▶ What to do:
Your response should consist of the lines below, printed exactly.

—————

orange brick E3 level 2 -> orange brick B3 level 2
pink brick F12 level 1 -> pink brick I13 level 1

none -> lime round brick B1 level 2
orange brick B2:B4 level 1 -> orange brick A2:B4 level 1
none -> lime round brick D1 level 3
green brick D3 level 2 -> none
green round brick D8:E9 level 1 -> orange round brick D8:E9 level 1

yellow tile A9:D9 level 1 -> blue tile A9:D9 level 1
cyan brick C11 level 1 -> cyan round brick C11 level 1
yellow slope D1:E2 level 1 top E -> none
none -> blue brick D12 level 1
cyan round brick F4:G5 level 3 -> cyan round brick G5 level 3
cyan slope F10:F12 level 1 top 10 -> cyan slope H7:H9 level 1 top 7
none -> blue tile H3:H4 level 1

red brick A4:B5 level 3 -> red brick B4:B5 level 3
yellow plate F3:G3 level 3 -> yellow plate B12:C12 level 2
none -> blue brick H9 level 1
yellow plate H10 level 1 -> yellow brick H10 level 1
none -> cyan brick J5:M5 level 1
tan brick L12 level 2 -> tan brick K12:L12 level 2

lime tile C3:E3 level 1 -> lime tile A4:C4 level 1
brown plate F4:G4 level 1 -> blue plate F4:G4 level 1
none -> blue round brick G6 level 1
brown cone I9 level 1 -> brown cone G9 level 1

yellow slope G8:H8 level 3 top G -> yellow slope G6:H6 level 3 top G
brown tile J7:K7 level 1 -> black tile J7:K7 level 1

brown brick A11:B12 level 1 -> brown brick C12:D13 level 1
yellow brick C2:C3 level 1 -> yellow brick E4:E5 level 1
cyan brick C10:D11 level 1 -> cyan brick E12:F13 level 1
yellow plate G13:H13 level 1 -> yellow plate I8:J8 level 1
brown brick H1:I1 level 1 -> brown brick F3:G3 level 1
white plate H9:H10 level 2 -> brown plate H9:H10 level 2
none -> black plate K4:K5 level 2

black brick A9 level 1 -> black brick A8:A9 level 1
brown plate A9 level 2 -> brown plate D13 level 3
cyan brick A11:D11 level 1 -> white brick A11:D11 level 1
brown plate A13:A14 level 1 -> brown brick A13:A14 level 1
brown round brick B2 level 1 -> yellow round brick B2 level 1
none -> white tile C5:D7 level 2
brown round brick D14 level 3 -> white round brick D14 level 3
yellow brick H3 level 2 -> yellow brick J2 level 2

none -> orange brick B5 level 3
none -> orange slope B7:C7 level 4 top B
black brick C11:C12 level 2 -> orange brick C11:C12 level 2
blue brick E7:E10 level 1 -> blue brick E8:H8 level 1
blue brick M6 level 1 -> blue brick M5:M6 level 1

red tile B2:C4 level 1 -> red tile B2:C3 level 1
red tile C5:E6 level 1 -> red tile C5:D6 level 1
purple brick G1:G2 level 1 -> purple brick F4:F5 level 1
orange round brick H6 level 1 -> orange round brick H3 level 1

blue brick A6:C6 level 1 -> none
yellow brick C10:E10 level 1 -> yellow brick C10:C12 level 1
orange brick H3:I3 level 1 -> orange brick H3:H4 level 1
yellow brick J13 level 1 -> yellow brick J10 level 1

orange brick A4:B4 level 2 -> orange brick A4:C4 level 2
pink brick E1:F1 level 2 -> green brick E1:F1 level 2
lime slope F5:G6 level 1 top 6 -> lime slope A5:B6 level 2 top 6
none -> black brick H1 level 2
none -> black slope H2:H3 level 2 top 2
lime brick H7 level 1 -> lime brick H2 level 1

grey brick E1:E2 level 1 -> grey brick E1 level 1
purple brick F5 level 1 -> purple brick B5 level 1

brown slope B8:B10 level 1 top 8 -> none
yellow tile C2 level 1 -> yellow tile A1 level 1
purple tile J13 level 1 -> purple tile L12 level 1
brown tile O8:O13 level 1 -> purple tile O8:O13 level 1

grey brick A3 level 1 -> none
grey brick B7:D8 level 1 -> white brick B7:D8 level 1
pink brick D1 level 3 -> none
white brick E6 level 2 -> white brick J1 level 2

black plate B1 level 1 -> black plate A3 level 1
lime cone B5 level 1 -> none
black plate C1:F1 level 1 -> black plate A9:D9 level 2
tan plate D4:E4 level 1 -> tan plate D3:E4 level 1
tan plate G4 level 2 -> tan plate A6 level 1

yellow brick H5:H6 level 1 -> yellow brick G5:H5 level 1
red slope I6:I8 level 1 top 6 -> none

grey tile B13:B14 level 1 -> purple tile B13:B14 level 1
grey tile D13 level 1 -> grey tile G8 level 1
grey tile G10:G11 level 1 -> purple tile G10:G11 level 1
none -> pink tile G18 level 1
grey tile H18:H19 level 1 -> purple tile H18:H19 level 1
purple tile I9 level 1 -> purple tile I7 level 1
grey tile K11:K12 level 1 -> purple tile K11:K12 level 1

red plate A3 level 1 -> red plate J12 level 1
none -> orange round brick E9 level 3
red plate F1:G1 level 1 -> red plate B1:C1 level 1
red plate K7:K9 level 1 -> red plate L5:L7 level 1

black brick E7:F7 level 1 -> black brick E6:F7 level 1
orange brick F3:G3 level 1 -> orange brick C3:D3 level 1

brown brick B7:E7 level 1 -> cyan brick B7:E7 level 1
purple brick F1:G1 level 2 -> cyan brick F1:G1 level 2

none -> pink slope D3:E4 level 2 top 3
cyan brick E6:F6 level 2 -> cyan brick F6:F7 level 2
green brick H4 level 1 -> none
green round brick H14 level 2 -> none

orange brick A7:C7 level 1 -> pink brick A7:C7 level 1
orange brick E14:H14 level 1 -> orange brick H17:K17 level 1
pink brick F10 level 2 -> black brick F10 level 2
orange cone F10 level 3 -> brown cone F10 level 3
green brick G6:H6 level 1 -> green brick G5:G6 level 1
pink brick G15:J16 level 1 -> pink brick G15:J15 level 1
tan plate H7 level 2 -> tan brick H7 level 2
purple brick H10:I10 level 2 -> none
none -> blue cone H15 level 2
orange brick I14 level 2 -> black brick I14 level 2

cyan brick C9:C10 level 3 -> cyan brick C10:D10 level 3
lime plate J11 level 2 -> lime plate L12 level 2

—————

▶ Exercise output:
orange brick E3 level 2 -> orange brick B3 level 2
pink brick F12 level 1 -> pink brick I13 level 1

none -> lime round brick B1 level 2
orange brick B2:B4 level 1 -> orange brick A2:B4 level 1
none -> lime round brick D1 level 3
green brick D3 level 2 -> none
green round brick D8:E9 level 1 -> orange round brick D8:E9 level 1

yellow tile A9:D9 level 1 -> blue tile A9:D9 level 1
cyan brick C11 level 1 -> cyan round brick C11 level 1
yellow slope D1:E2 level 1 top E -> none
none -> blue brick D12 level 1
cyan round brick F4:G5 level 3 -> cyan round brick G5 level 3
cyan slope F10:F12 level 1 top 10 -> cyan slope H7:H9 level 1 top 7
none -> blue tile H3:H4 level 1

red brick A4:B5 level 3 -> red brick B4:B5 level 3
yellow plate F3:G3 level 3 -> yellow plate B12:C12 level 2
none -> blue brick H9 level 1
yellow plate H10 level 1 -> yellow brick H10 level 1
none -> cyan brick J5:M5 level 1
tan brick L12 level 2 -> tan brick K12:L12 level 2

lime tile C3:E3 level 1 -> lime tile A4:C4 level 1
brown plate F4:G4 level 1 -> blue plate F4:G4 level 1
none -> blue round brick G6 level 1
brown cone I9 level 1 -> brown cone G9 level 1

yellow slope G8:H8 level 3 top G -> yellow slope G6:H6 level 3 top G
brown tile J7:K7 level 1 -> black tile J7:K7 level 1

brown brick A11:B12 level 1 -> brown brick C12:D13 level 1
yellow brick C2:C3 level 1 -> yellow brick E4:E5 level 1
cyan brick C10:D11 level 1 -> cyan brick E12:F13 level 1
yellow plate G13:H13 level 1 -> yellow plate I8:J8 level 1
brown brick H1:I1 level 1 -> brown brick F3:G3 level 1
white plate H9:H10 level 2 -> brown plate H9:H10 level 2
none -> black plate K4:K5 level 2

black brick A9 level 1 -> black brick A8:A9 level 1
brown plate A9 level 2 -> brown plate D13 level 3
cyan brick A11:D11 level 1 -> white brick A11:D11 level 1
brown plate A13:A14 level 1 -> brown brick A13:A14 level 1
brown round brick B2 level 1 -> yellow round brick B2 level 1
none -> white tile C5:D7 level 2
brown round brick D14 level 3 -> white round brick D14 level 3
yellow brick H3 level 2 -> yellow brick J2 level 2

none -> orange brick B5 level 3
none -> orange slope B7:C7 level 4 top B
black brick C11:C12 level 2 -> orange brick C11:C12 level 2
blue brick E7:E10 level 1 -> blue brick E8:H8 level 1
blue brick M6 level 1 -> blue brick M5:M6 level 1

red tile B2:C4 level 1 -> red tile B2:C3 level 1
red tile C5:E6 level 1 -> red tile C5:D6 level 1
purple brick G1:G2 level 1 -> purple brick F4:F5 level 1
orange round brick H6 level 1 -> orange round brick H3 level 1

blue brick A6:C6 level 1 -> none
yellow brick C10:E10 level 1 -> yellow brick C10:C12 level 1
orange brick H3:I3 level 1 -> orange brick H3:H4 level 1
yellow brick J13 level 1 -> yellow brick J10 level 1

orange brick A4:B4 level 2 -> orange brick A4:C4 level 2
pink brick E1:F1 level 2 -> green brick E1:F1 level 2
lime slope F5:G6 level 1 top 6 -> lime slope A5:B6 level 2 top 6
none -> black brick H1 level 2
none -> black slope H2:H3 level 2 top 2
lime brick H7 level 1 -> lime brick H2 level 1

grey brick E1:E2 level 1 -> grey brick E1 level 1
purple brick F5 level 1 -> purple brick B5 level 1

brown slope B8:B10 level 1 top 8 -> none
yellow tile C2 level 1 -> yellow tile A1 level 1
purple tile J13 level 1 -> purple tile L12 level 1
brown tile O8:O13 level 1 -> purple tile O8:O13 level 1

grey brick A3 level 1 -> none
grey brick B7:D8 level 1 -> white brick B7:D8 level 1
pink brick D1 level 3 -> none
white brick E6 level 2 -> white brick J1 level 2

black plate B1 level 1 -> black plate A3 level 1
lime cone B5 level 1 -> none
black plate C1:F1 level 1 -> black plate A9:D9 level 2
tan plate D4:E4 level 1 -> tan plate D3:E4 level 1
tan plate G4 level 2 -> tan plate A6 level 1

yellow brick H5:H6 level 1 -> yellow brick G5:H5 level 1
red slope I6:I8 level 1 top 6 -> none

grey tile B13:B14 level 1 -> purple tile B13:B14 level 1
grey tile D13 level 1 -> grey tile G8 level 1
grey tile G10:G11 level 1 -> purple tile G10:G11 level 1
none -> pink tile G18 level 1
grey tile H18:H19 level 1 -> purple tile H18:H19 level 1
purple tile I9 level 1 -> purple tile I7 level 1
grey tile K11:K12 level 1 -> purple tile K11:K12 level 1

red plate A3 level 1 -> red plate J12 level 1
none -> orange round brick E9 level 3
red plate F1:G1 level 1 -> red plate B1:C1 level 1
red plate K7:K9 level 1 -> red plate L5:L7 level 1

black brick E7:F7 level 1 -> black brick E6:F7 level 1
orange brick F3:G3 level 1 -> orange brick C3:D3 level 1

brown brick B7:E7 level 1 -> cyan brick B7:E7 level 1
purple brick F1:G1 level 2 -> cyan brick F1:G1 level 2

none -> pink slope D3:E4 level 2 top 3
cyan brick E6:F6 level 2 -> cyan brick F6:F7 level 2
green brick H4 level 1 -> none
green round brick H14 level 2 -> none

orange brick A7:C7 level 1 -> pink brick A7:C7 level 1
orange brick E14:H14 level 1 -> orange brick H17:K17 level 1
pink brick F10 level 2 -> black brick F10 level 2
orange cone F10 level 3 -> brown cone F10 level 3
green brick G6:H6 level 1 -> green brick G5:G6 level 1
pink brick G15:J16 level 1 -> pink brick G15:J15 level 1
tan plate H7 level 2 -> tan brick H7 level 2
purple brick H10:I10 level 2 -> none
none -> blue cone H15 level 2
orange brick I14 level 2 -> black brick I14 level 2

cyan brick C9:C10 level 3 -> cyan brick C10:D10 level 3
lime plate J11 level 2 -> lime plate L12 level 2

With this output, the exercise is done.